Stored entries
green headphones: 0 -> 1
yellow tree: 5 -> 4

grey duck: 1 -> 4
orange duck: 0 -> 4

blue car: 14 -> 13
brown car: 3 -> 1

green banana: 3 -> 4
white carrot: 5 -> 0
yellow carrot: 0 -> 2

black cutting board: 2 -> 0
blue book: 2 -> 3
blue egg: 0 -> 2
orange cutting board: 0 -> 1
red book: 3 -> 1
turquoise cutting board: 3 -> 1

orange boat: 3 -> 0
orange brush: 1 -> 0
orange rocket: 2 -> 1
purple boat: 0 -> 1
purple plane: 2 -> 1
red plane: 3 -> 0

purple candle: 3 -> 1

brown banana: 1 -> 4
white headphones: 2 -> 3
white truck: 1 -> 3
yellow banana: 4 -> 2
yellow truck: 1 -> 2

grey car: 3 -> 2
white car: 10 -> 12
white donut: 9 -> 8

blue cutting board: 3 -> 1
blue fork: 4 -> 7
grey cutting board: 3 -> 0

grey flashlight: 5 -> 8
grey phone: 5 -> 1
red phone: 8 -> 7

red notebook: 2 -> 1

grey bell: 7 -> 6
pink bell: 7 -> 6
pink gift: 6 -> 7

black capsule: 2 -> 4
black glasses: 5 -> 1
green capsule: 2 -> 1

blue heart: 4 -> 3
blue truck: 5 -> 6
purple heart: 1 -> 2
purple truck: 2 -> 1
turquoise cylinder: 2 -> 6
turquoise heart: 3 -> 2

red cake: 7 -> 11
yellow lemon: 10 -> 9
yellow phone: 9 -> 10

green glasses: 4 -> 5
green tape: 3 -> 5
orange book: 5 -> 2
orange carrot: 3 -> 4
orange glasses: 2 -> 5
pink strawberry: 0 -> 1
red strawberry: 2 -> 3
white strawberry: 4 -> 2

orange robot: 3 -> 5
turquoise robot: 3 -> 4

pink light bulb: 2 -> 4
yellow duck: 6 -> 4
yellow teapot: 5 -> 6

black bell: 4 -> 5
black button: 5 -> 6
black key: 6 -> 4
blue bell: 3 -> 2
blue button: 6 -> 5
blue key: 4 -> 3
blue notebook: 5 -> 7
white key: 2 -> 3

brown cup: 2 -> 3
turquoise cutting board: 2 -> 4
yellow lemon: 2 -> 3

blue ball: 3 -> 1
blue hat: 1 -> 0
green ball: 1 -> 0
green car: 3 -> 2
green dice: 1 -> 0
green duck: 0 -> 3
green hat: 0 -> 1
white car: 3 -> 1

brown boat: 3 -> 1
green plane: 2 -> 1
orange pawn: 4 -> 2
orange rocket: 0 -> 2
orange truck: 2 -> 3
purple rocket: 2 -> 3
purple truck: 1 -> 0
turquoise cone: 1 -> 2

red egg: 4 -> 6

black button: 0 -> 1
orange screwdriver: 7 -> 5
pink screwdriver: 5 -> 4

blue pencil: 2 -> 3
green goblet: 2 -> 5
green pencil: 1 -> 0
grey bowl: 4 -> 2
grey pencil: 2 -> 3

Task description → In the entries above, identify every line with the string "rocket".

Answer →
orange rocket: 2 -> 1
orange rocket: 0 -> 2
purple rocket: 2 -> 3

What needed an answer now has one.